DIRECTIONS
From the entries that follow, copy each line containing the word "green".

>>>>>

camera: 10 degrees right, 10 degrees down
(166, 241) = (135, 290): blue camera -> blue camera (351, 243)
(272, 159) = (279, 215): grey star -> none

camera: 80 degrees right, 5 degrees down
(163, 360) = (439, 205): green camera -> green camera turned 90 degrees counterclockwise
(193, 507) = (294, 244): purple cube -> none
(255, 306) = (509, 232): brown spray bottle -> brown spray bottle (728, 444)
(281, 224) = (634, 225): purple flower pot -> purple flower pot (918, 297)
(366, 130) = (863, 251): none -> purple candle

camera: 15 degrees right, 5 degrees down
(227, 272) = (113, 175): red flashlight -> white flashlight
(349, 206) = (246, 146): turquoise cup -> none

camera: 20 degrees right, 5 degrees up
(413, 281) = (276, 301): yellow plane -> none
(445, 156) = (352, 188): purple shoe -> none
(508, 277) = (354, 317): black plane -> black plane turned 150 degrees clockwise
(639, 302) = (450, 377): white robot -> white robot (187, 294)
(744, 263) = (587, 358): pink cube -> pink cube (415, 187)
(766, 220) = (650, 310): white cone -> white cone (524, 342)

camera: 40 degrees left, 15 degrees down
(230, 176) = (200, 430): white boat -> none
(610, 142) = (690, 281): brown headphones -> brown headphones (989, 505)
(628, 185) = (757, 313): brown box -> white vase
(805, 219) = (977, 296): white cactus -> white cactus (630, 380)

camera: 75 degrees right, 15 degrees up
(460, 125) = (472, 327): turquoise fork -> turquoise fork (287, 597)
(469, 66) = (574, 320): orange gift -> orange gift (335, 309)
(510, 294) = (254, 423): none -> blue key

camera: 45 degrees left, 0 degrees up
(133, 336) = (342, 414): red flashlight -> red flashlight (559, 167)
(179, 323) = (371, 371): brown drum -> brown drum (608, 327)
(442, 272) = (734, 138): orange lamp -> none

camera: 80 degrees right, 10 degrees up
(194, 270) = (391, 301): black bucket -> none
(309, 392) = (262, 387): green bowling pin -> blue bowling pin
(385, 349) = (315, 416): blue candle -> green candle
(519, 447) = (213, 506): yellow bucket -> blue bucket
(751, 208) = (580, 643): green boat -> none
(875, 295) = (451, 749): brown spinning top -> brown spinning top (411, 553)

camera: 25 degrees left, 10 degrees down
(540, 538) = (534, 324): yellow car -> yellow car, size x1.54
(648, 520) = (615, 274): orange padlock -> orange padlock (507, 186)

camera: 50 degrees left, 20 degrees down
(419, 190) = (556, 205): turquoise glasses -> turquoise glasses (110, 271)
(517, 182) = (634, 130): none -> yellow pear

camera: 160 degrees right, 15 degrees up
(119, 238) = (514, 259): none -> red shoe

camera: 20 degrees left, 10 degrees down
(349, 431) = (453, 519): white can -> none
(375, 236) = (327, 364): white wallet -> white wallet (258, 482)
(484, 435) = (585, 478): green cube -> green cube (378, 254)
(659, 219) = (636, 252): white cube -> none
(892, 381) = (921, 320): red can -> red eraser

<<<<<

FINISHED EXERCISE
(163, 360) = (439, 205): green camera -> green camera turned 90 degrees counterclockwise
(309, 392) = (262, 387): green bowling pin -> blue bowling pin
(385, 349) = (315, 416): blue candle -> green candle
(751, 208) = (580, 643): green boat -> none
(484, 435) = (585, 478): green cube -> green cube (378, 254)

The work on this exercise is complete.